PROBLEM: Each line from the one containing "(423, 244) = (498, 342): pink battery -> none" to the end of the listing below should be repeated exactly, with no other line included.

___ SUPPLIED DATA

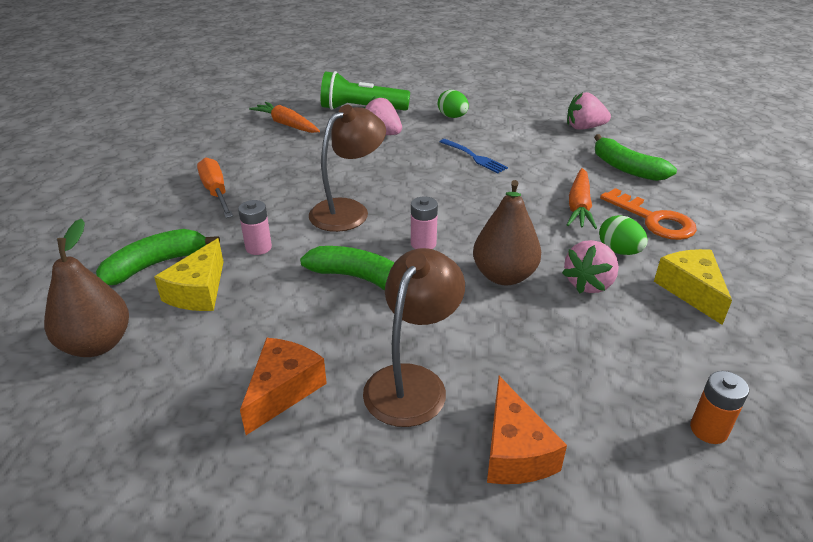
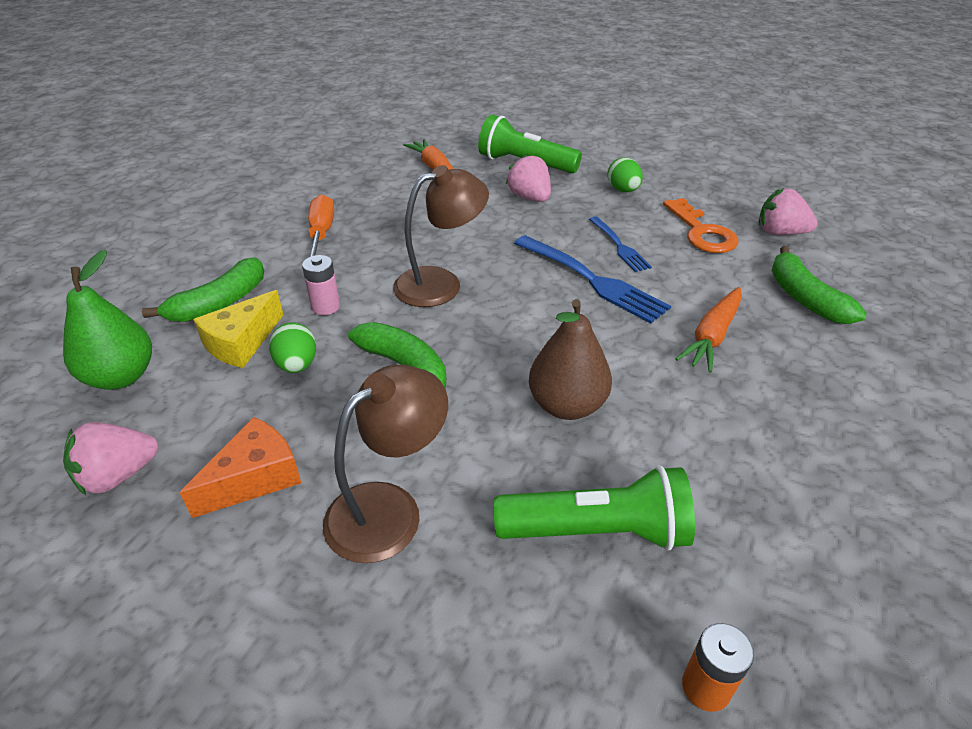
camera: 20 degrees right, 5 degrees up
(97, 344) = (121, 377): brown pear -> green pear
(155, 264) = (219, 303): green banana -> green banana turned 150 degrees clockwise
(423, 244) = (498, 342): pink battery -> none
(467, 185) = (591, 280): none -> blue fork
(514, 451) = (450, 632): orange cheese -> none
(578, 354) = (597, 530): none -> green flashlight
(589, 284) = (665, 442): pink strawberry -> pink strawberry (118, 475)
(619, 251) = (729, 408): green egg -> green egg (297, 365)
(654, 220) = (801, 377): orange key -> orange key (702, 232)
(691, 291) = (795, 487): yellow cheese -> none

______

WRITTEN REPLY:
(423, 244) = (498, 342): pink battery -> none
(467, 185) = (591, 280): none -> blue fork
(514, 451) = (450, 632): orange cheese -> none
(578, 354) = (597, 530): none -> green flashlight
(589, 284) = (665, 442): pink strawberry -> pink strawberry (118, 475)
(619, 251) = (729, 408): green egg -> green egg (297, 365)
(654, 220) = (801, 377): orange key -> orange key (702, 232)
(691, 291) = (795, 487): yellow cheese -> none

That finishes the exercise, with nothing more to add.